● **DATA EXCERPTS**:
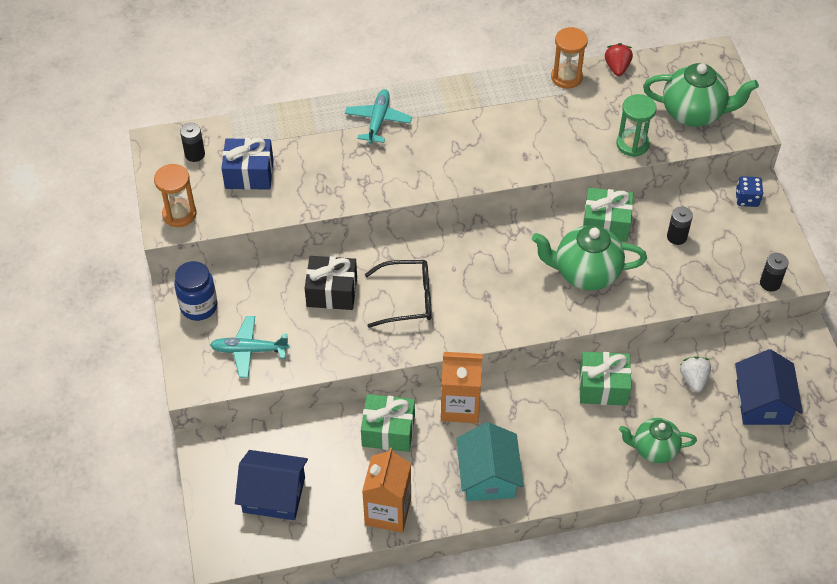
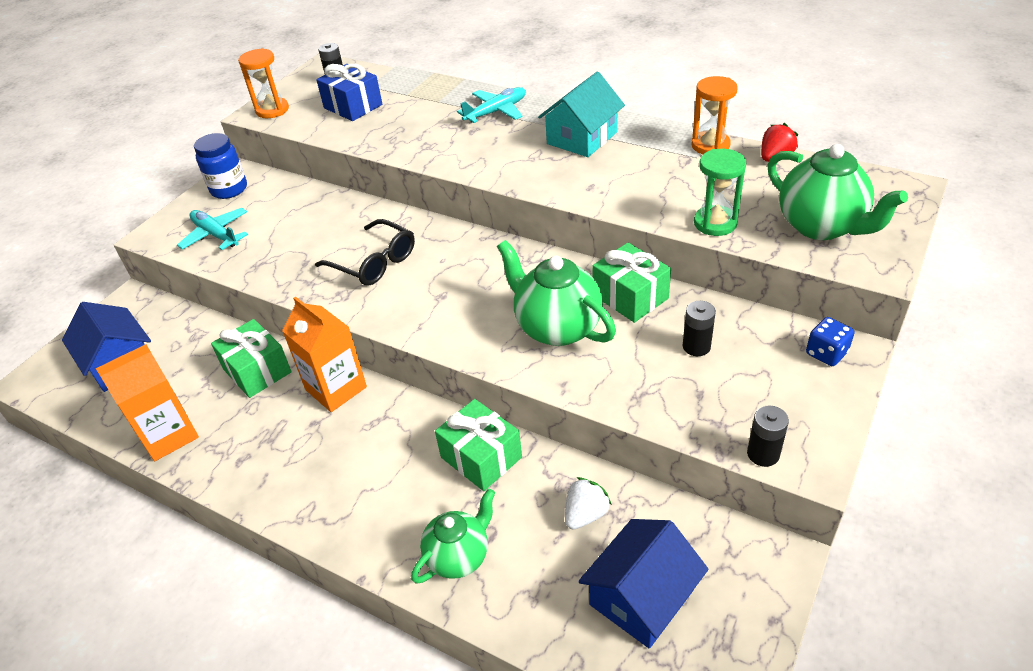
camera: 45 degrees right, 10 degrees down
black gift [304,256,357,310] -> none
turquoise house [456,422,524,501] -> turquoise house moved to [538,72,625,157]
green teapot [619,418,697,463] -> green teapot turned 90 degrees clockwise [411,489,495,584]

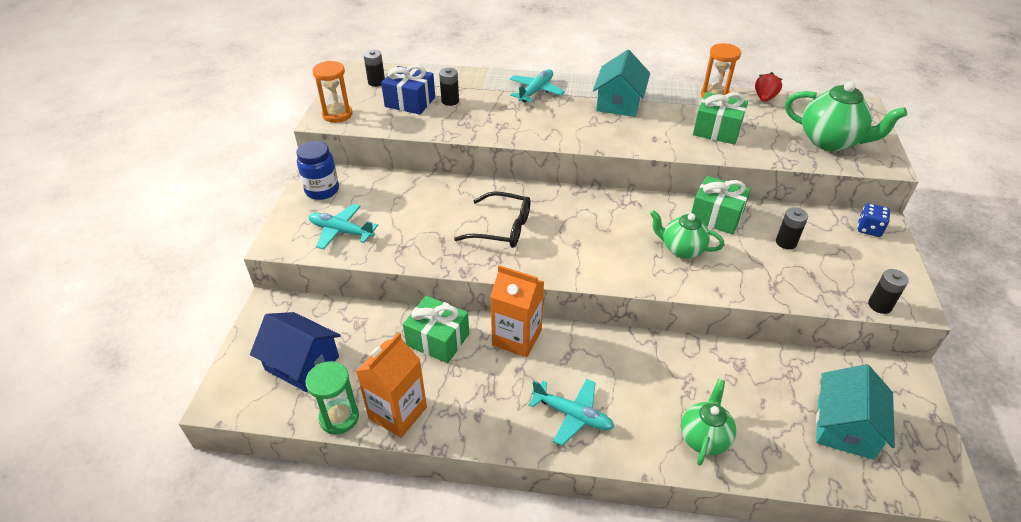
camera: 25 degrees left, 0 degrees up
green gift [435,399,522,491] -> green gift moved to [693,92,748,145]
green teapot [497,240,616,346] -> green teapot [650,210,725,259], size x0.65
white strawberry [565,477,612,530] -> none
blue house [578,519,709,649] -> turquoise house [816,364,895,460]
green hourglass [694,149,746,236] -> green hourglass moved to [305,361,359,434]
none -> black battery [439,68,459,106]
none -> turquoise plane [528,379,614,446]

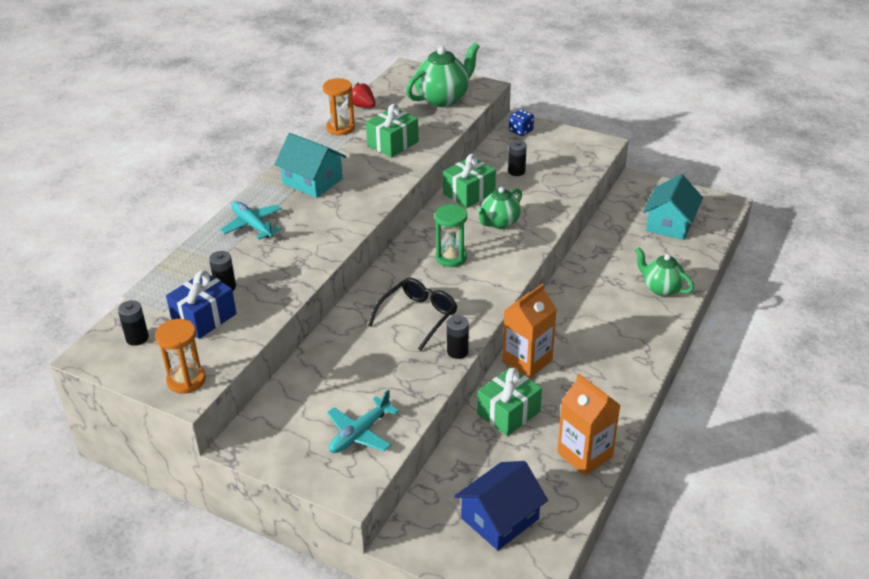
camera: 70 degrees left, 5 degrees down
blue jar [296,141,339,200] -> none
green hourglass [305,361,359,434] -> green hourglass moved to [435,204,467,267]
turquoise plane [528,379,614,446] -> none
turquoise house [816,364,895,460] -> turquoise house turned 75 degrees clockwise [643,174,703,240]
black battery [868,269,909,314] -> black battery moved to [447,315,469,359]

● **DIRECTIONS**: Leave out all pictures and retype precisely the lines that run from the line containing "turquoise house [456,422,524,501]" to the last line of the records.

● **ANSWER BOX**:
turquoise house [456,422,524,501] -> turquoise house moved to [538,72,625,157]
green teapot [619,418,697,463] -> green teapot turned 90 degrees clockwise [411,489,495,584]

camera: 25 degrees left, 0 degrees up
green gift [435,399,522,491] -> green gift moved to [693,92,748,145]
green teapot [497,240,616,346] -> green teapot [650,210,725,259], size x0.65
white strawberry [565,477,612,530] -> none
blue house [578,519,709,649] -> turquoise house [816,364,895,460]
green hourglass [694,149,746,236] -> green hourglass moved to [305,361,359,434]
none -> black battery [439,68,459,106]
none -> turquoise plane [528,379,614,446]

camera: 70 degrees left, 5 degrees down
blue jar [296,141,339,200] -> none
green hourglass [305,361,359,434] -> green hourglass moved to [435,204,467,267]
turquoise plane [528,379,614,446] -> none
turquoise house [816,364,895,460] -> turquoise house turned 75 degrees clockwise [643,174,703,240]
black battery [868,269,909,314] -> black battery moved to [447,315,469,359]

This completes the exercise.